#### EXTRACTED INFORMATION:

□ □ □ □

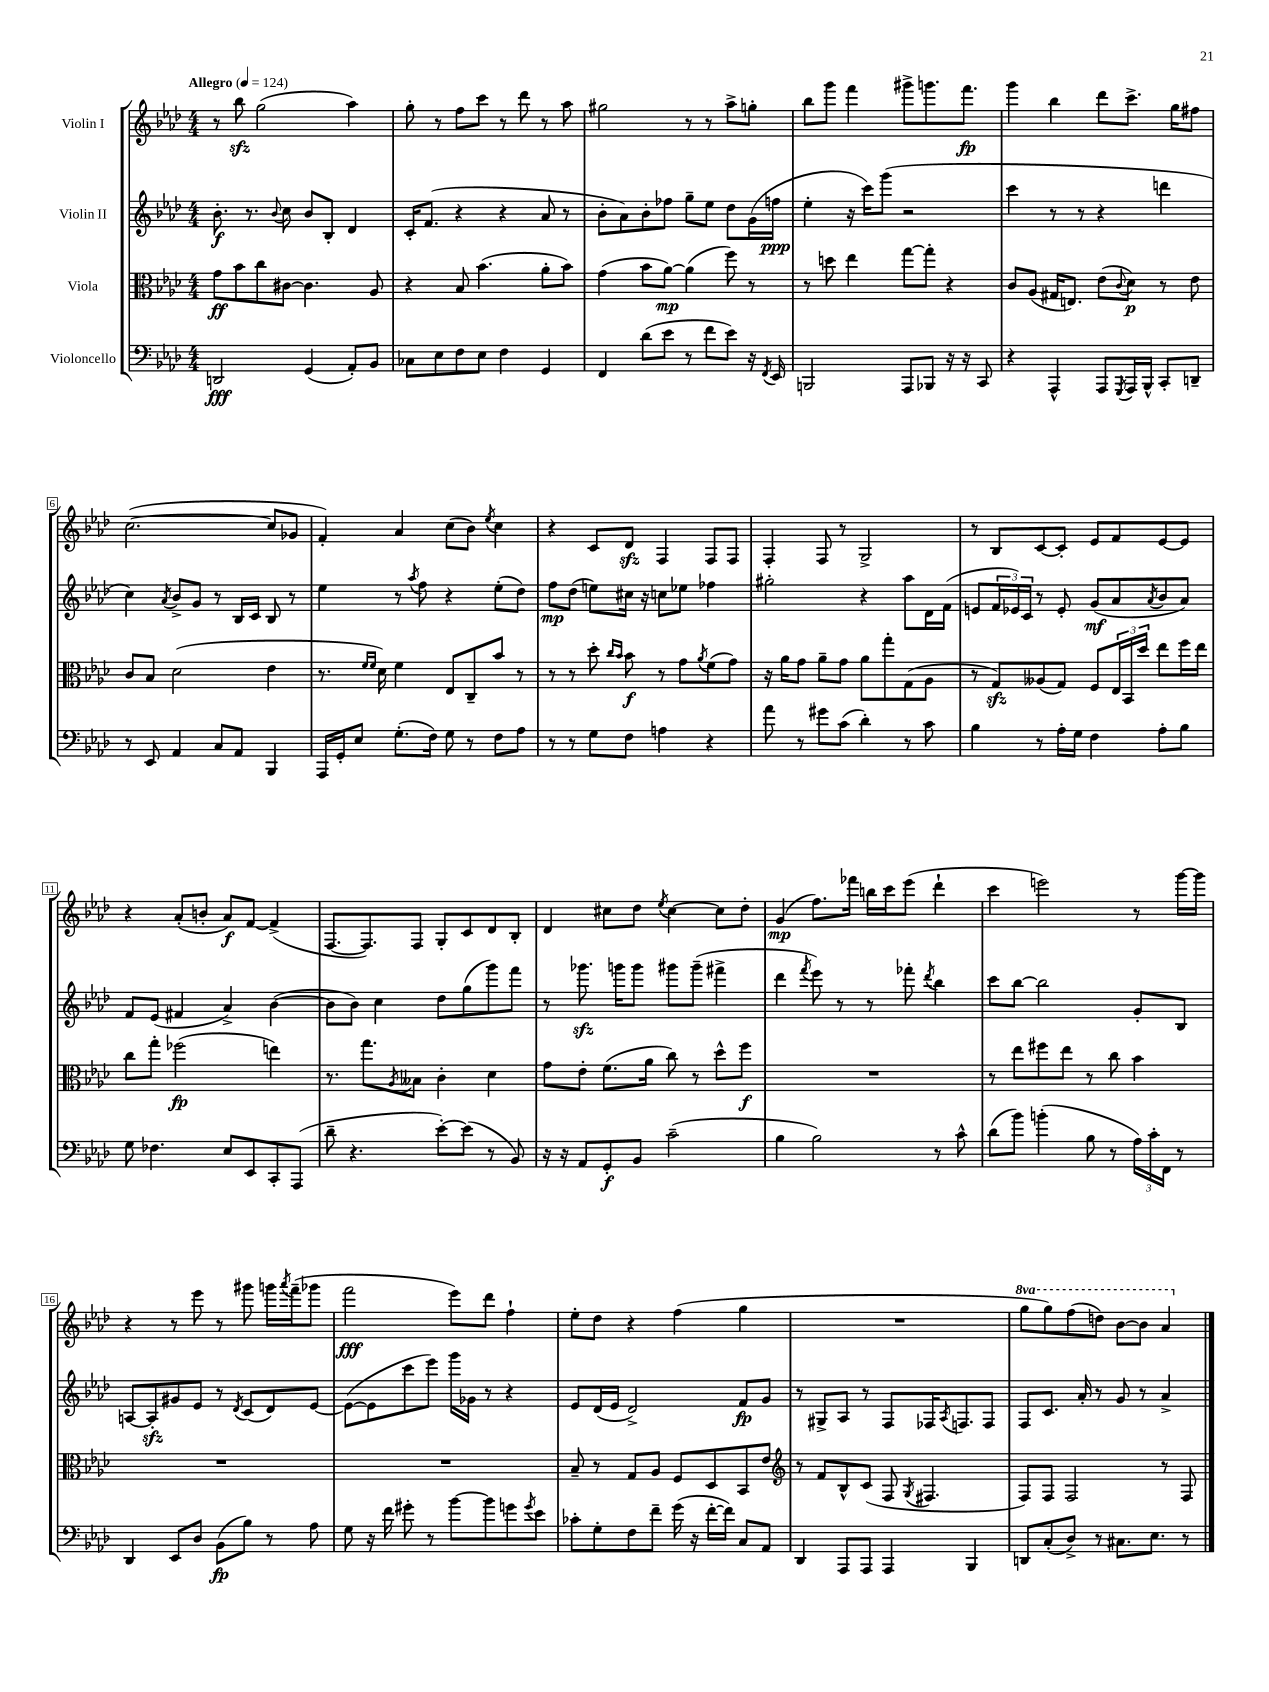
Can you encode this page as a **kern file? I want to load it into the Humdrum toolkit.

**kern	**dynam	**kern	**dynam	**kern	**dynam	**kern	**dynam
*part4	*part4	*part3	*part3	*part2	*part2	*part1	*part1
*staff4	*staff4	*staff3	*staff3	*staff2	*staff2	*staff1	*staff1
*I"Violoncello	*	*I"Viola	*	*I"Violin II	*	*I"Violin I	*
*clefF4	*	*clefC3	*	*clefG2	*	*clefG2	*
*k[b-e-a-d-]	*	*k[b-e-a-d-]	*	*k[b-e-a-d-]	*	*k[b-e-a-d-]	*
*M4/4	*	*M4/4	*	*M4/4	*	*M4/4	*
*MM124	*	*MM124	*	*MM124	*	*MM124	*
=1	=1	=1	=1	=1	=1	=1	=1
!	!	!	!	!	!	!LO:TX:a:B:t=Allegro	!
2DDn/	fff	8g\L	ff	8.b-'\	f	8r	.
.	.	8b-\	.	.	.	8bb-zz\	.
.	.	.	.	8.r	.	.	.
.	.	8cc\	.	.	.	(2gg\	.
.	.	.	.	8qqb-/	.	.	.
.	.	[8c#X\J	.	8cc\	.	.	.
(4GG/	.	4.c#\]	.	8b-/L	.	.	.
.	.	.	.	8B-'/J	.	.	.
8AA-'/L)	.	.	.	4d-/	.	4aa-\)	.
8BB-/J	.	8A-/	.	.	.	.	.
=2	=2	=2	=2	=2	=2	=2	=2
8C-X\L	.	4r	.	16c'/KL	.	8gg'\	.
.	.	.	.	(8.f/J	.	.	.
8E-\	.	.	.	.	.	8r	.
8F\	.	8B-/	.	4r	.	8ff\L	.
8E-\J	.	(4.b-\	.	.	.	8ccc\J	.
4F\	.	.	.	4r	.	8r	.
.	.	.	.	.	.	8ddd-\	.
4GG/	.	8a-'\L	.	8a-/	.	8r	.
.	.	8b-\J)	.	8r	.	8aa-\	.
=3	=3	=3	=3	=3	=3	=3	=3
4FF/	.	(4g\	.	8b-'\L	.	2gg#X\	.
.	.	.	.	8a-\)	.	.	.
(8d-\L	.	8b-\L	.	8b-'\	.	.	.
8e-\J	.	[8a-\J)	mp	8ff-X\J	.	.	.
8r	.	(4a-\]	.	8gg~\L	.	8r	.
8f\L	.	.	.	8ee-\J	.	8r	.
8e-\J)	.	8ff\)	.	8dd-\L	.	8aa-^\L	.
16r	.	8r	.	(16g\L	.	8ggn'\J	.
8qFF/	.	.	.	.	.	.	.
16EE-/	.	.	.	16ffn\JJ	ppp	.	.
=4	=4	=4	=4	=4	=4	=4	=4
2BBBn/	.	8r	.	4ee-'\	.	8bb-\L	.
.	.	8ddn\	.	.	.	8ggg\J	.
.	.	4ee-\	.	16r	.	4fff\	.
.	.	.	.	16ccc\KL)	.	.	.
.	.	.	.	(8ggg\J	.	.	.
8AAA-/L	.	[8gg\L	.	2r	.	8ggg#X^\L	.
8BBB-X/J	.	8gg'\J]	.	.	.	8.gggn\	.
16r	.	4r	.	.	.	.	.
16r	.	.	.	.	.	8.fff\J	fp
8CC/	.	.	.	.	.	.	.
=5	=5	=5	=5	=5	=5	=5	=5
4r	.	8c/L	.	4ccc\	.	4ggg\	.
.	.	(8A-/J	.	.	.	.	.
4AAA-^^/	.	16G#X/KL	.	8r	.	4bb-\	.
.	.	8.En/J)	.	.	.	.	.
.	.	.	.	8r	.	.	.
8AAA-/L	.	(8e-\L	.	4r	.	8ddd-\L	.
8qGGG/	.	8qqc/	.	.	.	.	.
16AAA-/L	.	8d-\J)	p	.	.	8.ccc^\J	.
16BBB-^^/JJ	.	.	.	.	.	.	.
8CC'/L	.	8r	.	4dddn\	.	.	.
.	.	.	.	.	.	16gg\KL	.
8DDn~/J	.	8e-\	.	.	.	8ff#X\J	.
!!LO:LB:g=z
=6	=6	=6	=6	=6	=6	=6	=6
8r	.	8c/L	.	4cc\)	.	([2.cc\	.
8EE-/	.	8B-/J	.	.	.	.	.
.	.	.	.	8qa-/	.	.	.
4AA-/	.	(2d-\	.	8b-^/L	.	.	.
.	.	.	.	8g/J	.	.	.
8C/L	.	.	.	8r	.	.	.
8AA-/J	.	.	.	16B-/LL	.	.	.
.	.	.	.	16c/JJ	.	.	.
4BBB-/	.	4e-\	.	8B-/	.	8cc/L]	.
.	.	.	.	8r	.	8g-X/J	.
=7	=7	=7	=7	=7	=7	=7	=7
16AAA-/LL	.	8.r	.	4ee-\	.	4f'/)	.
16GG'/J	.	.	.	.	.	.	.
8E-/J	.	.	.	.	.	.	.
.	.	16qqf/LL	.	.	.	.	.
.	.	16qqf/JJ	.	.	.	.	.
.	.	16d-\)	.	.	.	.	.
(8.G'\L	.	4f\	.	8r	.	4a-/	.
.	.	.	.	8qaa-/	.	.	.
.	.	.	.	8ff\	.	.	.
16F\Jk)	.	.	.	.	.	.	.
8G\	.	8E-/L	.	4r	.	(8cc\L	.
8r	.	8C~/	.	.	.	8b-\J)	.
.	.	.	.	.	.	8qee-/	.
8F\L	.	8b-/J	.	(8ee-'\L	.	4cc\	.
8A-\J	.	8r	.	8dd-\J)	.	.	.
=8	=8	=8	=8	=8	=8	=8	=8
8r	.	8r	.	8ff\L	mp	4r	.
8r	.	8r	.	(8dd-\J	.	.	.
8G\L	.	8dd-'\	.	8een\L)	.	8c/L	.
.	.	16qqcc/LL	.	.	.	.	.
.	.	16qqb-/JJ	.	.	.	.	.
8F\J	.	8b-\	f	16cc#X\Jk	.	8d-zz/J	.
.	.	.	.	16r	.	.	.
4An\	.	8r	.	8ccn\L	.	4F/	.
.	.	8g\L	.	8ee-X\J	.	.	.
.	.	8qa-/	.	.	.	.	.
4r	.	(8f\	.	4ff-X\	.	8F/L	.
.	.	8g\J)	.	.	.	8F/J	.
=9	=9	=9	=9	=9	=9	=9	=9
8a-\	.	16r	.	2gg#X'\	.	4F'/	.
.	.	16a-\KL	.	.	.	.	.
8r	.	8g\J	.	.	.	.	.
8g#X\L	.	8a-~\L	.	.	.	8F/	.
(8c\J	.	8g\J	.	.	.	8r	.
4d-'\)	.	8a-\L	.	4r	.	2G^/	.
.	.	8gg'\	.	.	.	.	.
8r	.	(8G\	.	8aa-\L	.	.	.
8c\	.	8A-\J	.	16d-\L	.	.	.
.	.	.	.	(16f\JJ	.	.	.
=10	=10	=10	=10	=10	=10	=10	=10
4B-\	.	8r	.	8en/L	.	8r	.
.	.	8Gzz/L)	.	24f/L	.	8B-/L	.
.	.	.	.	24e-X/)	.	.	.
.	.	.	.	24c/JJ	.	.	.
8r	.	(8A--X/	.	8r	.	[8c/	.
16A-'\LL	.	8G/J)	.	8e-'/	.	8c'/J]	.
16G\JJ	.	.	.	.	.	.	.
4F\	.	8F/L	.	(8g/L	mf	8e-/L	.
.	.	24E-/L	.	8a-/	.	8f/	.
.	.	24BB-/	.	.	.	.	.
.	.	24dd-/JJ	.	.	.	.	.
.	.	.	.	8qa-/	.	.	.
8A-'\L	.	8ee-\L	.	8b-/	.	[8e-/	.
8B-\J	.	16ff\L	.	8a-/J)	.	8e-/J]	.
.	.	16ee-\JJ	.	.	.	.	.
!!LO:LB:g=z
=11	=11	=11	=11	=11	=11	=11	=11
8G\	.	8cc\L	.	8f/L	.	4r	.
4.F-X\	.	8gg'\J	.	(8e-/J	.	.	.
.	.	(2ff-X\	fp	4f#X/	.	(8a-'/L	.
.	.	.	.	.	.	8bn'/J	.
8E-/L	.	.	.	4a-^/)	.	8a-/L)	f
8EE-/	.	.	.	.	.	[8f/J	.
8CC'/	.	4een\)	.	([4b-\	.	(4f^/]	.
(8AAA-/J	.	.	.	.	.	.	.
=12	=12	=12	=12	=12	=12	=12	=12
8d-~\	.	8.r	.	8b-\L]	.	[8.F/L	.
4.r	.	.	.	8b-\J)	.	.	.
.	.	8.gg\L	.	.	.	8.F/])	.
.	.	.	.	4cc\	.	.	.
.	.	8qA-/	.	.	.	.	.
.	.	8B--X\J	.	.	.	8F/J	.
[8e-'\L)	.	4c'\	.	8dd-\L	.	8G'/L	.
(8e-\J]	.	.	.	(8gg\	.	8c/	.
8r	.	4d-\	.	8ggg\)	.	8d-/	.
8BB-/)	.	.	.	8fff\J	.	8B-'/J	.
=13	=13	=13	=13	=13	=13	=13	=13
16r	.	8g\L	.	8r	.	4d-/	.
16r	.	.	.	.	.	.	.
8AA-/L	.	8e-'\J	.	8.ggg-Xzz\	.	.	.
8GG'/	f	(8.f\L	.	.	.	8cc#X\L	.
.	.	.	.	16gggn\KL	.	.	.
8BB-/J	.	.	.	8ggg\J	.	8dd-\J	.
.	.	16a-\Jk	.	.	.	.	.
.	.	.	.	.	.	8qee-/	.
(2c~\	.	8cc\)	.	8ggg#X\L	.	[4cc#\	.
.	.	8r	.	(8ggg#~\J	.	.	.
.	.	8dd-^^\L	.	4fff#X^\	.	8cc#\L]	.
.	.	8ff\J	f	.	.	8dd-'\J	.
=14	=14	=14	=14	=14	=14	=14	=14
4B-\	.	1r	.	4ddd-\	.	(4g/	mp
.	.	.	.	8qfff/	.	.	.
2B-\)	.	.	.	8eee-\)	.	8.ff\L)	.
.	.	.	.	8r	.	.	.
.	.	.	.	.	.	16fff-X\Jk	.
.	.	.	.	8r	.	16bbn\LL	.
.	.	.	.	.	.	16ccc\J	.
.	.	.	.	8fff-X'\	.	(8eee-\J	.
.	.	.	.	8qddd-/	.	.	.
8r	.	.	.	4bb-\	.	4ddd-`\	.
8c^^\	.	.	.	.	.	.	.
=15	=15	=15	=15	=15	=15	=15	=15
(8d-\L	.	8r	.	8ccc\L	.	4ccc\	.
8b-\J)	.	8ee-\L	.	[8bb-\J	.	.	.
(4bn'\	.	8ff#X\	.	2bb-\]	.	2eeen\)	.
.	.	8ee-\J	.	.	.	.	.
8B-\	.	8r	.	.	.	.	.
8r	.	8cc\	.	.	.	.	.
24A-\LL)	.	4b-\	.	8g'/L	.	8r	.
24c'\	.	.	.	.	.	.	.
24FF\JJ	.	.	.	.	.	.	.
8r	.	.	.	8B-/J	.	[16ggg\LL	.
.	.	.	.	.	.	16ggg\JJ]	.
!!LO:LB:g=z
=16	=16	=16	=16	=16	=16	=16	=16
4DD-/	.	1r	.	[8An/L	.	4r	.
.	.	.	.	8Azz'/]	.	.	.
8EE-/L	.	.	.	8g#X/	.	8r	.
8D-/J	.	.	.	8e-/J	.	8eee-\	.
(8BB-\L	fp	.	.	8r	.	8r	.
.	.	.	.	8qd-/	.	.	.
8B-\J)	.	.	.	(8c/L	.	8ggg#X\	.
8r	.	.	.	8d-/)	.	16gggn\LL	.
.	.	.	.	.	.	8qaaa-/	.
.	.	.	.	.	.	(16fff~\J	.
8A-\	.	.	.	[8e-/J	.	8ggg-X\J	.
=17	=17	=17	=17	=17	=17	=17	=17
8G\	.	1r	.	(8e-\L_	.	2fff\	fff
16r	.	.	.	8e-\]	.	.	.
16f\	.	.	.	.	.	.	.
8g#X'\	.	.	.	8ccc\	.	.	.
8r	.	.	.	8eee-\J)	.	.	.
[8b-\L	.	.	.	16ggg\LL	.	8eee-\L)	.
.	.	.	.	16g-X\JJ	.	.	.
8b-\]	.	.	.	8r	.	8ddd-\J	.
8gn\	.	.	.	4r	.	4ff`\	.
8qg/	.	.	.	.	.	.	.
8e-\J	.	.	.	.	.	.	.
=18	=18	=18	=18	=18	=18	=18	=18
8c-X'\L	.	8B-~/	.	8e-/L	.	8ee-'\L	.
8G'\	.	8r	.	(16d-/L	.	8dd-\J	.
.	.	.	.	16e-/JJ	.	.	.
8F\	.	8G/L	.	2d-^/)	.	4r	.
8f~\J	.	8A-/J	.	.	.	.	.
(16g\	.	8F/L	.	.	.	(4ff\	.
16r	.	.	.	.	.	.	.
[16f'\LL	.	8D-/	.	.	.	.	.
16f\JJ])	.	.	.	.	.	.	.
8C/L	.	8BB-/	.	8f/L	fp	4gg\	.
8AA-/J	.	8e-/J	.	8g/J	.	.	.
=19	=19	=19	=19	=19	=19	=19	=19
*	*	*clefG2	*	*	*	*	*
4DD-/	.	8r	.	8r	.	1r	.
.	.	8f/L	.	8G#X^/L	.	.	.
8AAA-/L	.	8B-^^/	.	8A-/J	.	.	.
8AAA-/J	.	(8c/J	.	8r	.	.	.
4AAA-/	.	8F/	.	8F/L	.	.	.
.	.	8qG/	.	.	.	.	.
.	.	4.F#X/	.	16F-X/K	.	.	.
.	.	.	.	8qA-/	.	.	.
.	.	.	.	8.Fn/	.	.	.
4BBB-/	.	.	.	.	.	.	.
.	.	.	.	8F/J	.	.	.
=20	=20	=20	=20	=20	=20	=20	=20
*	*	*	*	*	*	*8va	*
8DDn/L	.	8F/L)	.	8F/L	.	8ggg\L	.
(8C'/	.	8F/J	.	8.c/J	.	8ggg\)	.
8D-^/J)	.	2F/	.	.	.	(8fff\	.
.	.	.	.	16a-'/	.	.	.
8r	.	.	.	8r	.	8dddn\J)	.
8.C#X\L	.	.	.	8g/	.	[8bb-\L	.
.	.	.	.	8r	.	8bb-\J]	.
8.E-\J	.	.	.	.	.	.	.
.	.	8r	.	4a-^/	.	4aa-/	.
8r	.	8F/	.	.	.	.	.
*	*	*	*	*	*	*X8va	*
==	==	==	==	==	==	==	==
*-	*-	*-	*-	*-	*-	*-	*-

□ □ □ □

Pick out every line in the records above that contains the string "kern", and copy each one.

Can you encode this page as a **kern file? I want to load it into the Humdrum toolkit.
**kern	**dynam	**kern	**dynam	**kern	**dynam	**kern	**dynam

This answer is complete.